* [Task prompt] Here the job is to copy the data exactly and to exclude every image from it.

_____

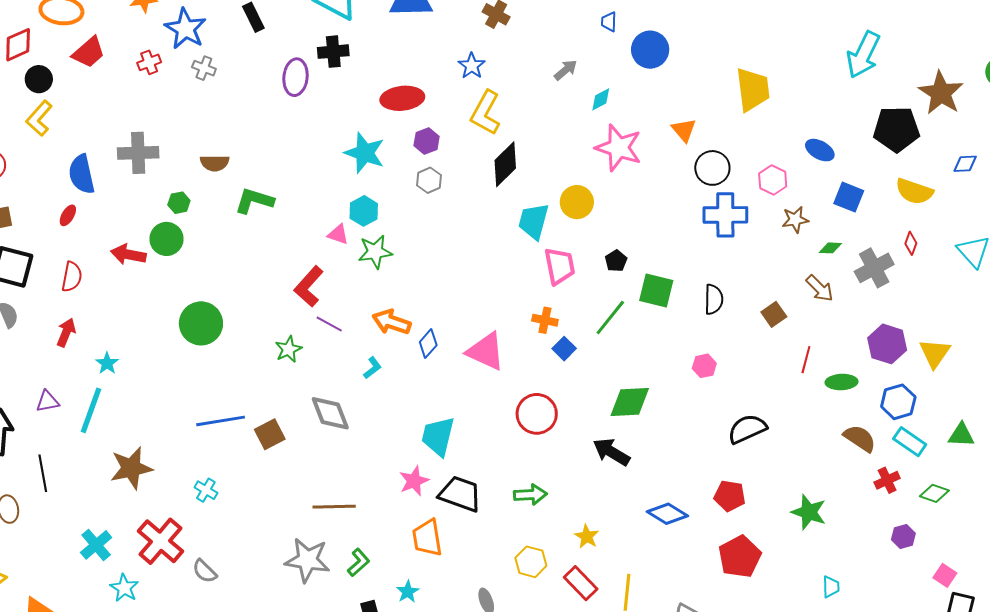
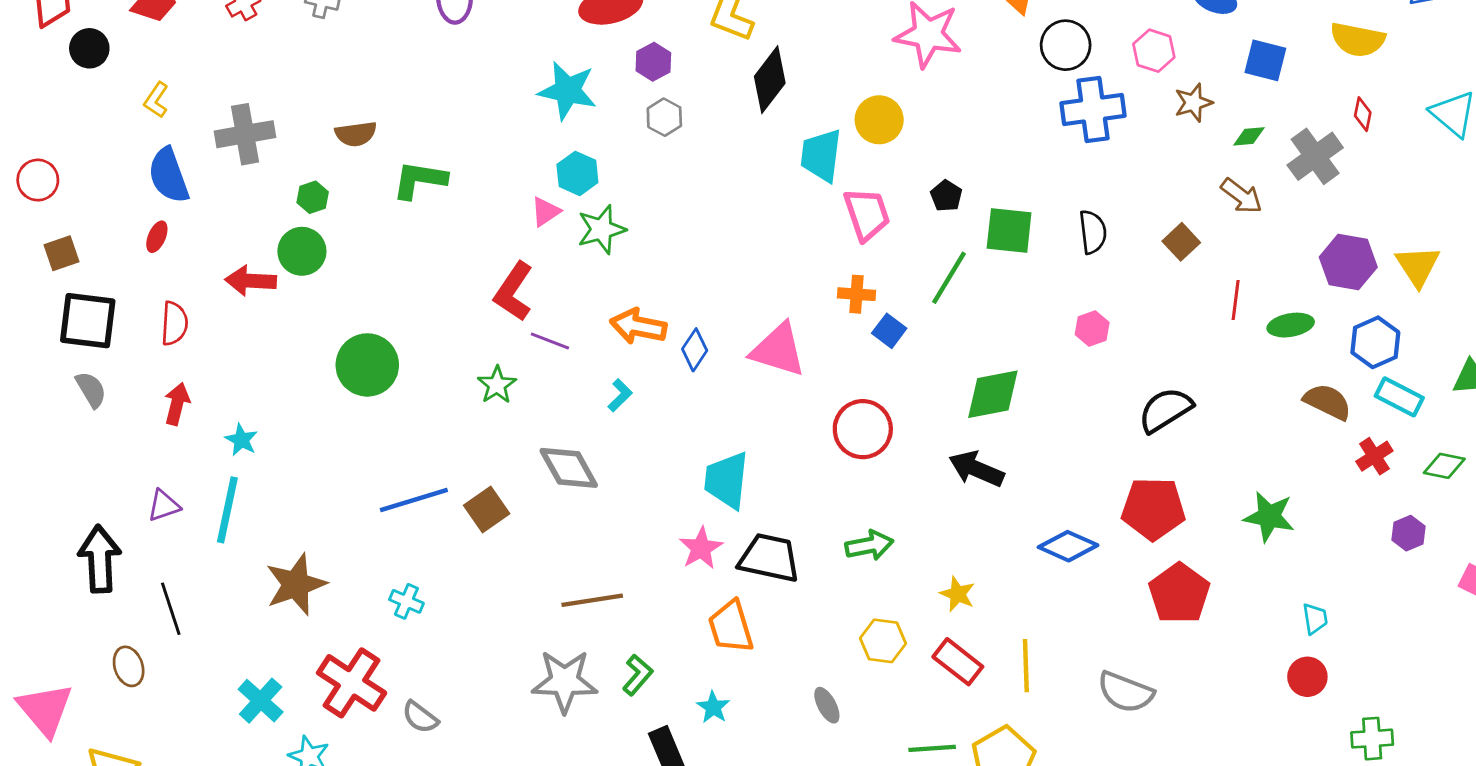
yellow L-shape: (39, 118) -> (156, 100), moved, size x0.7
pink triangle: (338, 234) -> (545, 212), turned -45
red pentagon: (730, 496) -> (1153, 509), size x1.4

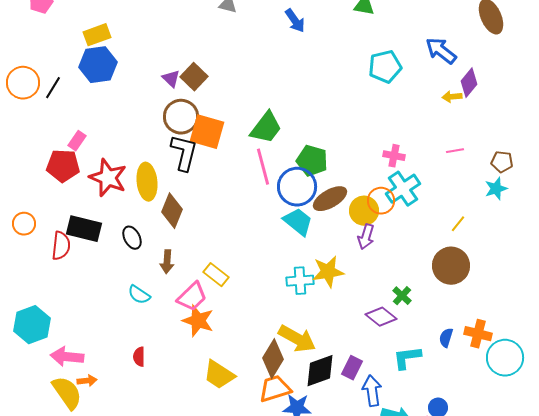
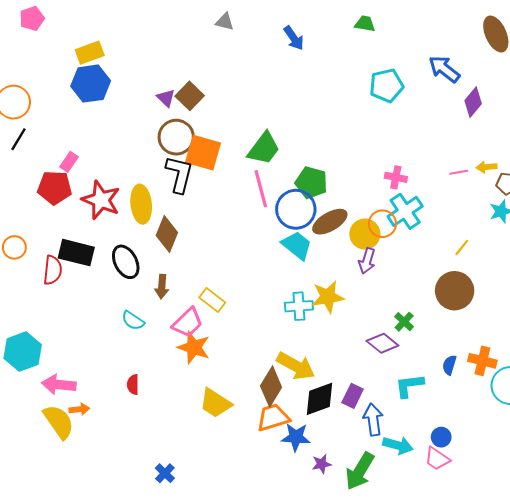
black line: (53, 88) -> (19, 139), moved
yellow arrow: (452, 97) -> (487, 167), moved
black ellipse: (132, 238) -> (126, 262), size x1.4

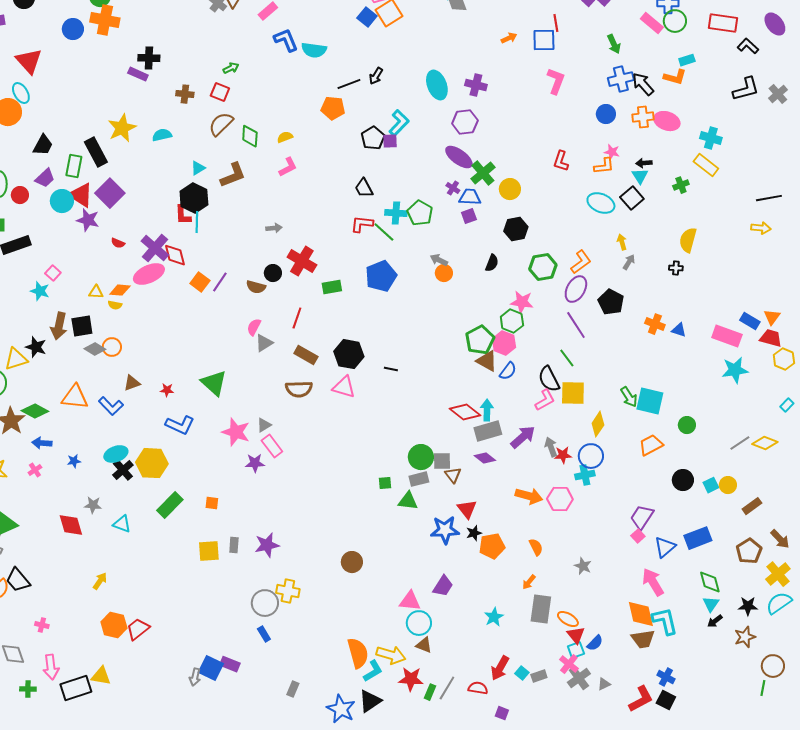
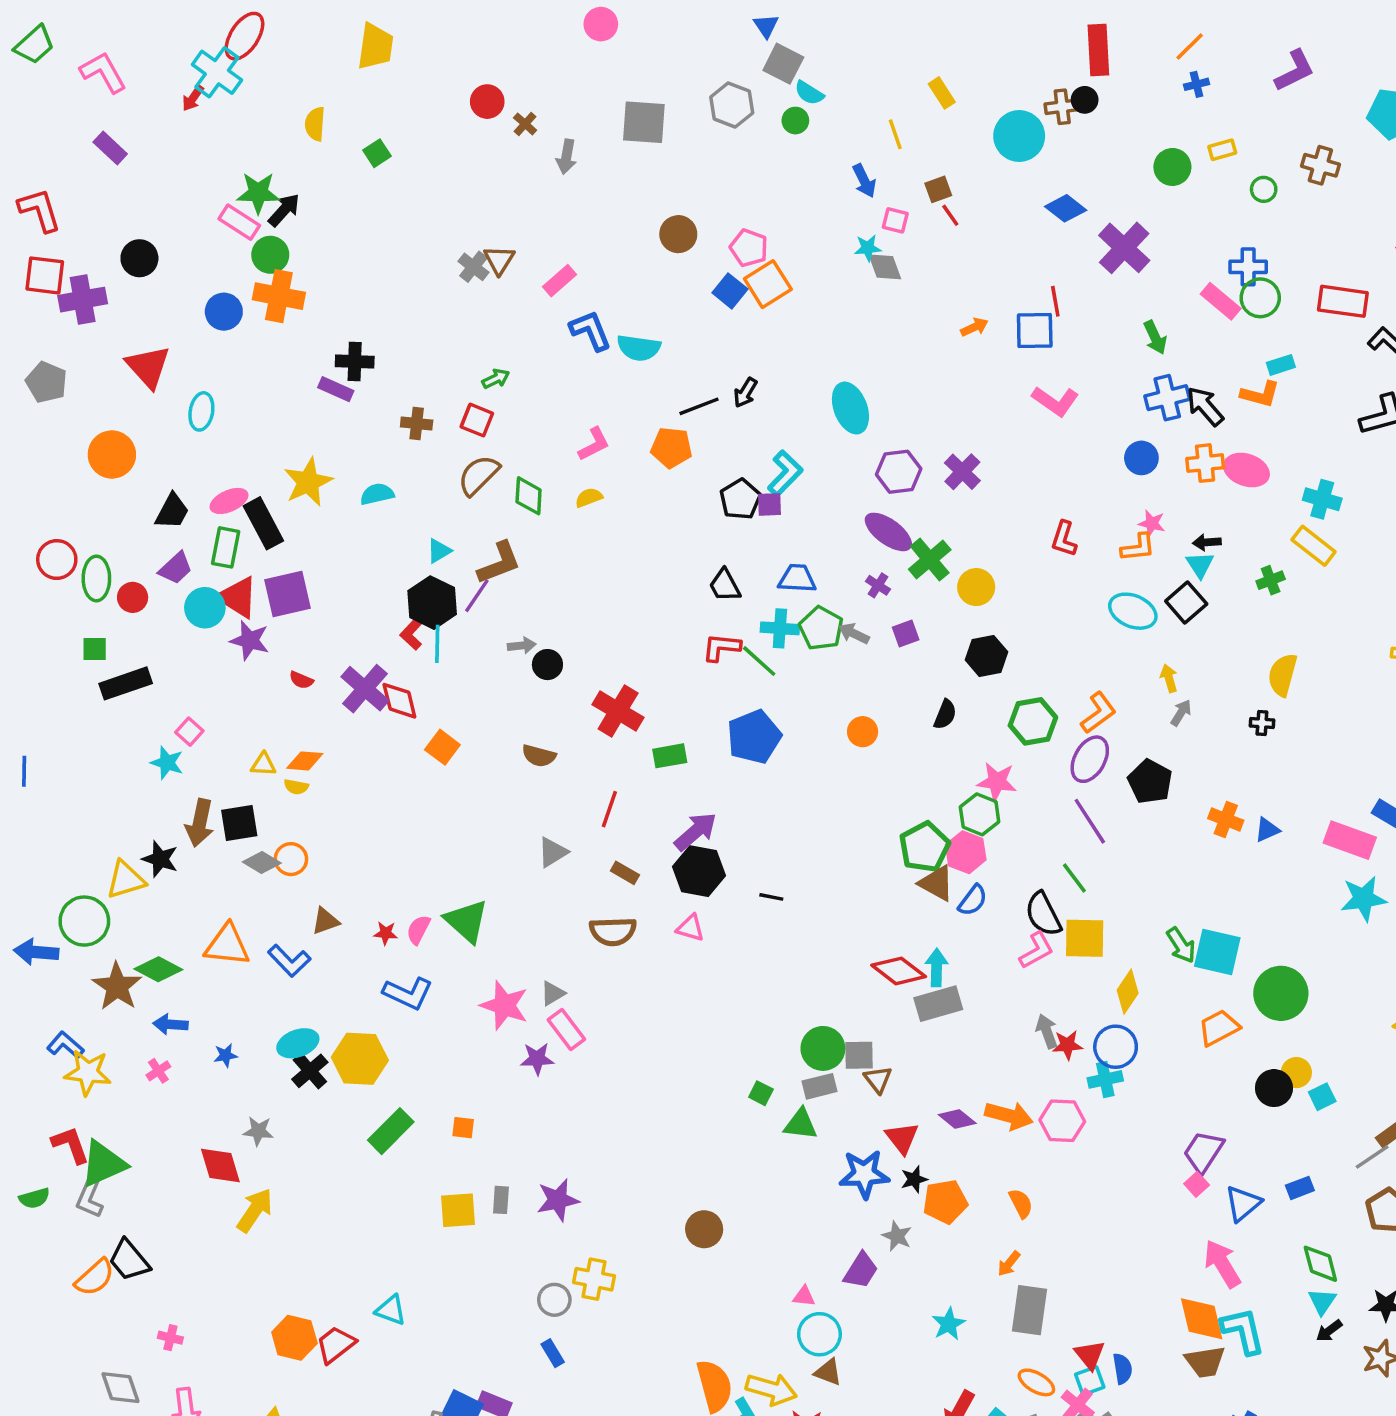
pink L-shape: (556, 81) -> (1055, 401), turned 104
purple cross: (476, 85) -> (962, 472), moved, turned 30
cyan ellipse: (21, 93) -> (201, 411), moved, turned 40
pink L-shape: (288, 167) -> (594, 444), moved
purple square: (110, 193) -> (288, 594), turned 32
blue trapezoid: (470, 197) -> (797, 578), moved
red L-shape: (183, 215) -> (413, 632), turned 45
gray arrow: (274, 228) -> (522, 646), moved
gray arrow: (439, 260) -> (854, 634), moved
black circle: (273, 273) -> (547, 665), moved
pink ellipse: (149, 274) -> (229, 501), moved, size x0.7
purple line: (220, 282) -> (477, 596), moved
pink semicircle: (254, 327) -> (418, 930), moved
blue triangle: (679, 330) -> (1267, 830), turned -42
brown rectangle: (306, 355) -> (625, 873), size x0.7
pink triangle: (344, 387) -> (690, 928), size x0.7
green circle: (687, 425) -> (1281, 993), size x1.8
purple arrow: (523, 437) -> (696, 832), moved
gray line: (740, 443) -> (1372, 1157), moved
purple diamond: (485, 458) -> (957, 1119), moved
green square: (385, 483) -> (761, 1093), turned 32
yellow circle: (728, 485) -> (1296, 1073), moved
cyan triangle: (122, 524) -> (391, 1310), moved
blue rectangle: (698, 538) -> (1300, 1188), size x0.6
gray star: (583, 566) -> (897, 1236), moved
yellow arrow: (100, 581) -> (255, 1210), moved, size x1.5
pink triangle: (410, 601) -> (804, 1296), size x0.6
gray circle: (265, 603) -> (554, 1300), size x0.7
orange ellipse: (568, 619) -> (1036, 1382), moved
blue semicircle: (595, 643) -> (1122, 1369), turned -54

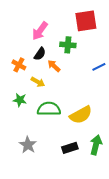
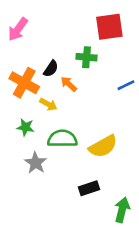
pink arrow: (40, 31) -> (18, 29), moved
orange cross: (19, 65) -> (24, 83), size x1.6
gray star: (28, 145) -> (36, 163), moved
green arrow: (96, 145) -> (122, 210), moved

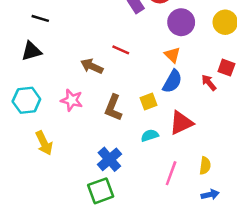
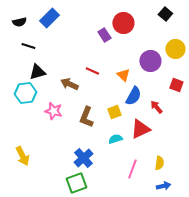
purple circle: (181, 22) -> (150, 61), moved
black triangle: (31, 51) -> (37, 72), moved
orange triangle: (172, 55) -> (123, 75), moved
red arrow: (209, 83) -> (156, 107), moved
cyan hexagon: (26, 100) -> (25, 93), moved
yellow arrow: (44, 143) -> (22, 156), moved

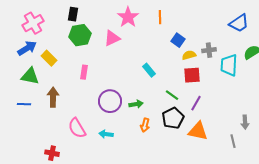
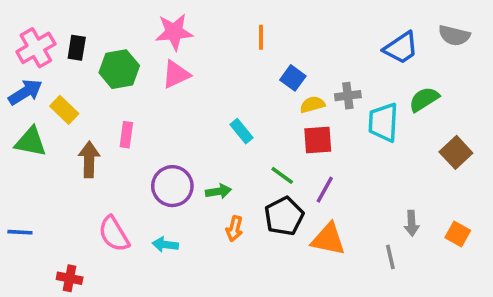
black rectangle: (73, 14) -> (77, 48), moved
pink star: (128, 17) -> (174, 32), moved, turned 30
brown arrow: (53, 97) -> (89, 159), moved
blue line: (24, 104) -> (20, 232), moved

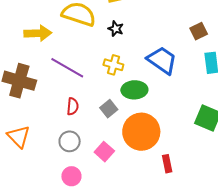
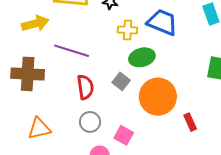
yellow cross: (113, 65) -> (128, 30), moved
red semicircle: (73, 106) -> (85, 87), size x1.4
orange triangle: (19, 136) -> (39, 128), turned -45
pink square: (104, 152) -> (124, 135), moved

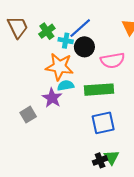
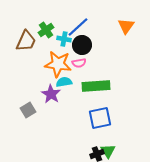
brown trapezoid: (18, 27) -> (26, 41), moved, turned 50
pink semicircle: (113, 60) -> (79, 63), moved, size x0.6

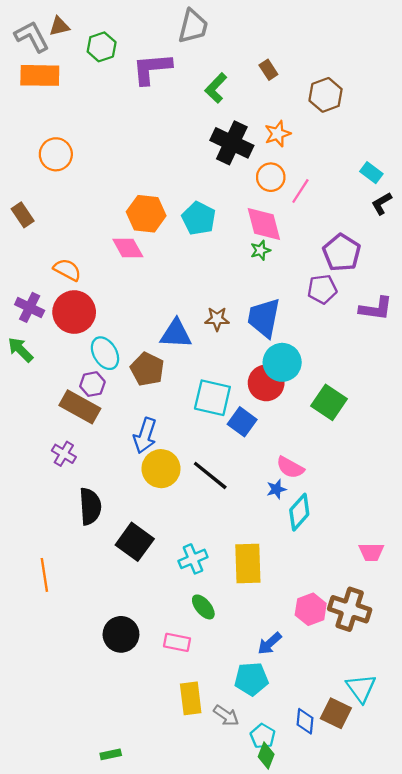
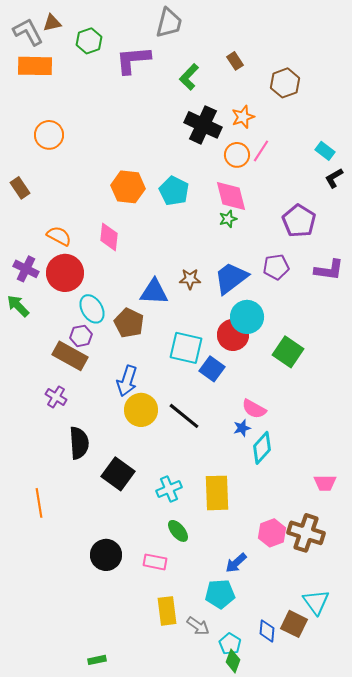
pink line: (300, 191) -> (261, 151), moved
pink diamond: (128, 248) -> (109, 237), moved, turned 36
purple pentagon: (322, 289) -> (276, 267), moved
blue trapezoid: (264, 318) -> (231, 278), turned 42

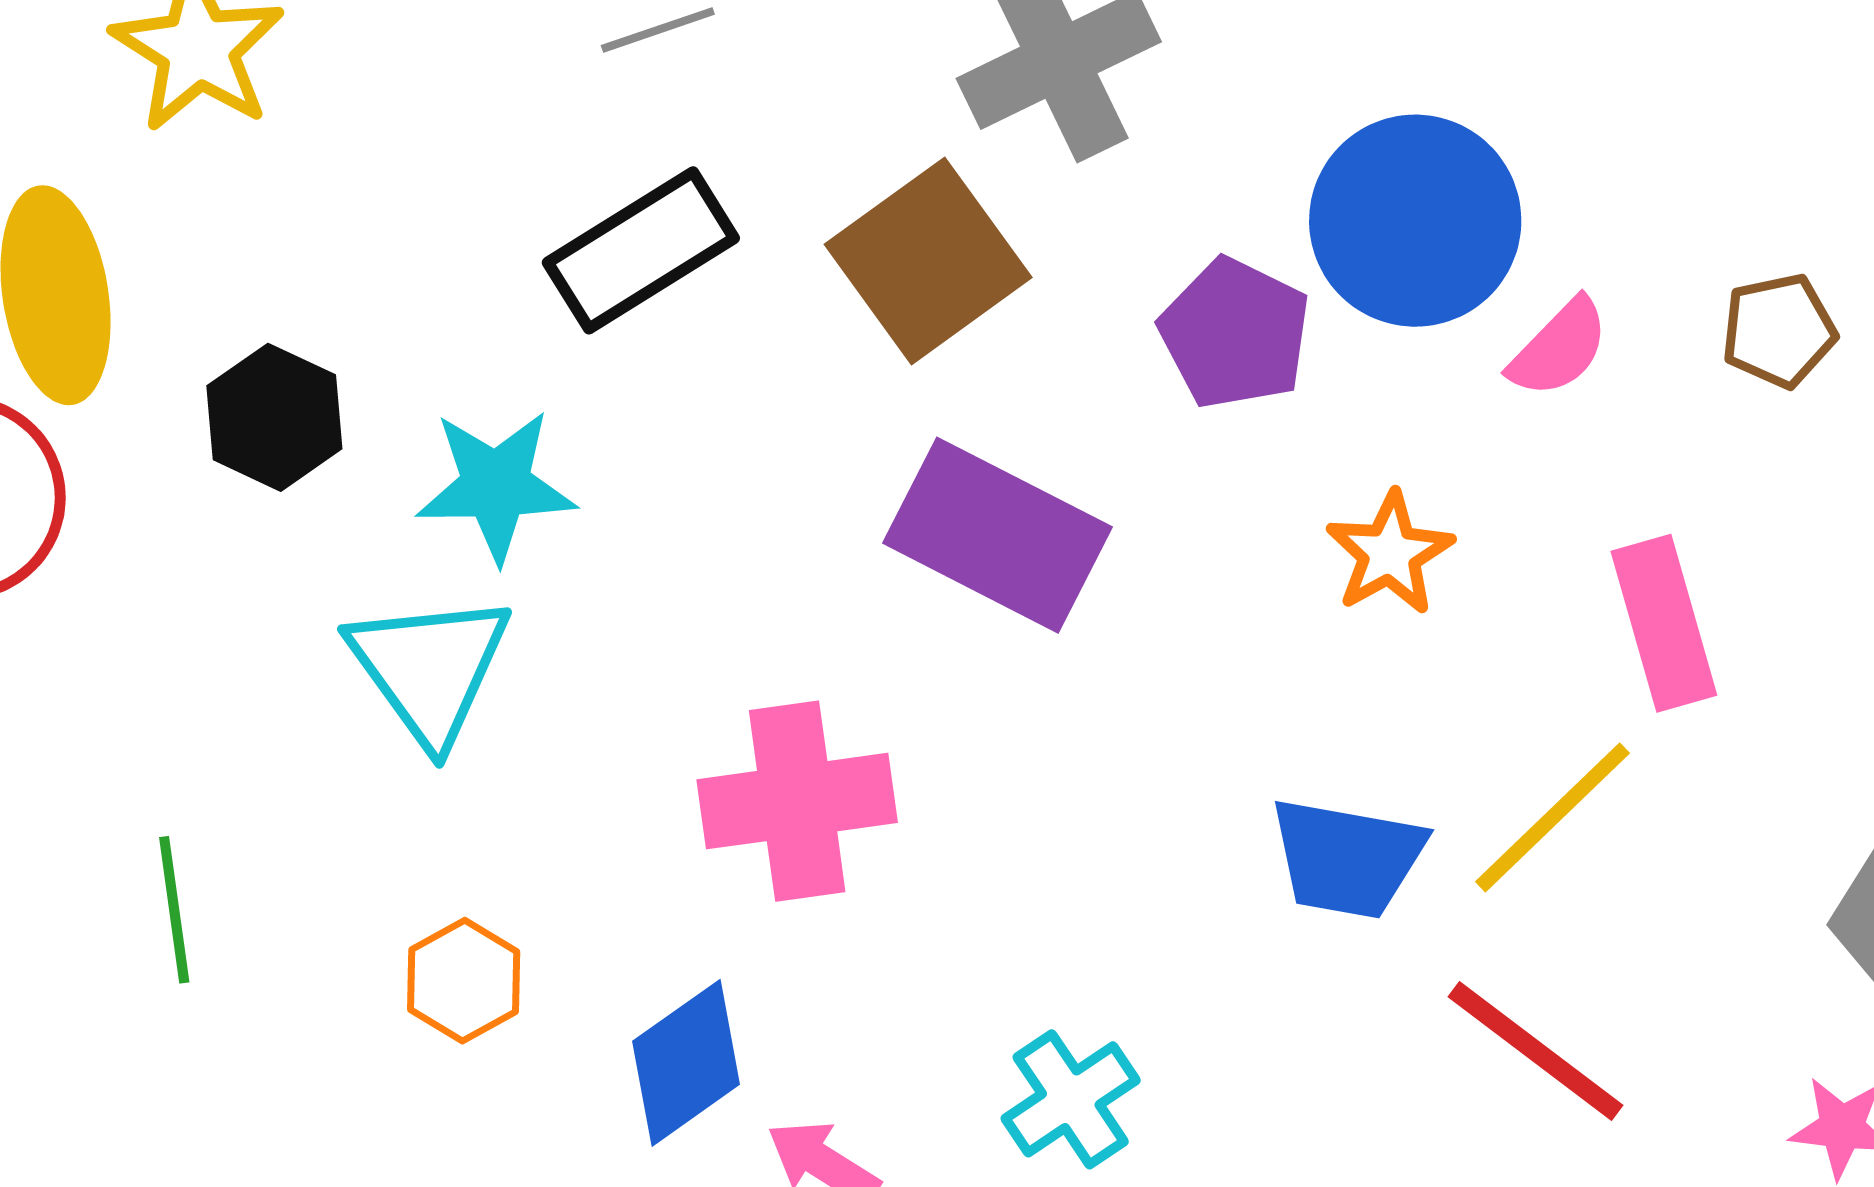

_____

* [Reply to the task]
yellow L-shape: (39, 118) -> (156, 100), moved, size x0.7
pink triangle: (338, 234) -> (545, 212), turned -45
red pentagon: (730, 496) -> (1153, 509), size x1.4

black line: (53, 88) -> (19, 139), moved
yellow arrow: (452, 97) -> (487, 167), moved
black ellipse: (132, 238) -> (126, 262), size x1.4

pink L-shape: (556, 81) -> (1055, 401), turned 104
purple cross: (476, 85) -> (962, 472), moved, turned 30
cyan ellipse: (21, 93) -> (201, 411), moved, turned 40
pink L-shape: (288, 167) -> (594, 444), moved
purple square: (110, 193) -> (288, 594), turned 32
blue trapezoid: (470, 197) -> (797, 578), moved
red L-shape: (183, 215) -> (413, 632), turned 45
gray arrow: (274, 228) -> (522, 646), moved
gray arrow: (439, 260) -> (854, 634), moved
black circle: (273, 273) -> (547, 665), moved
pink ellipse: (149, 274) -> (229, 501), moved, size x0.7
purple line: (220, 282) -> (477, 596), moved
pink semicircle: (254, 327) -> (418, 930), moved
blue triangle: (679, 330) -> (1267, 830), turned -42
brown rectangle: (306, 355) -> (625, 873), size x0.7
pink triangle: (344, 387) -> (690, 928), size x0.7
green circle: (687, 425) -> (1281, 993), size x1.8
purple arrow: (523, 437) -> (696, 832), moved
gray line: (740, 443) -> (1372, 1157), moved
purple diamond: (485, 458) -> (957, 1119), moved
green square: (385, 483) -> (761, 1093), turned 32
yellow circle: (728, 485) -> (1296, 1073), moved
cyan triangle: (122, 524) -> (391, 1310), moved
blue rectangle: (698, 538) -> (1300, 1188), size x0.6
gray star: (583, 566) -> (897, 1236), moved
yellow arrow: (100, 581) -> (255, 1210), moved, size x1.5
pink triangle: (410, 601) -> (804, 1296), size x0.6
gray circle: (265, 603) -> (554, 1300), size x0.7
orange ellipse: (568, 619) -> (1036, 1382), moved
blue semicircle: (595, 643) -> (1122, 1369), turned -54

pink arrow: (40, 31) -> (18, 29), moved
orange cross: (19, 65) -> (24, 83), size x1.6
gray star: (28, 145) -> (36, 163), moved
green arrow: (96, 145) -> (122, 210), moved

purple circle: (181, 22) -> (150, 61), moved
black triangle: (31, 51) -> (37, 72), moved
orange triangle: (172, 55) -> (123, 75), moved
red arrow: (209, 83) -> (156, 107), moved
cyan hexagon: (26, 100) -> (25, 93), moved
yellow arrow: (44, 143) -> (22, 156), moved

black rectangle: (73, 14) -> (77, 48), moved
pink star: (128, 17) -> (174, 32), moved, turned 30
brown arrow: (53, 97) -> (89, 159), moved
blue line: (24, 104) -> (20, 232), moved

yellow cross: (113, 65) -> (128, 30), moved
red semicircle: (73, 106) -> (85, 87), size x1.4
orange triangle: (19, 136) -> (39, 128), turned -45
pink square: (104, 152) -> (124, 135), moved

brown trapezoid: (18, 27) -> (26, 41), moved, turned 50
pink semicircle: (113, 60) -> (79, 63), moved, size x0.6

pink line: (300, 191) -> (261, 151), moved
pink diamond: (128, 248) -> (109, 237), moved, turned 36
purple pentagon: (322, 289) -> (276, 267), moved
blue trapezoid: (264, 318) -> (231, 278), turned 42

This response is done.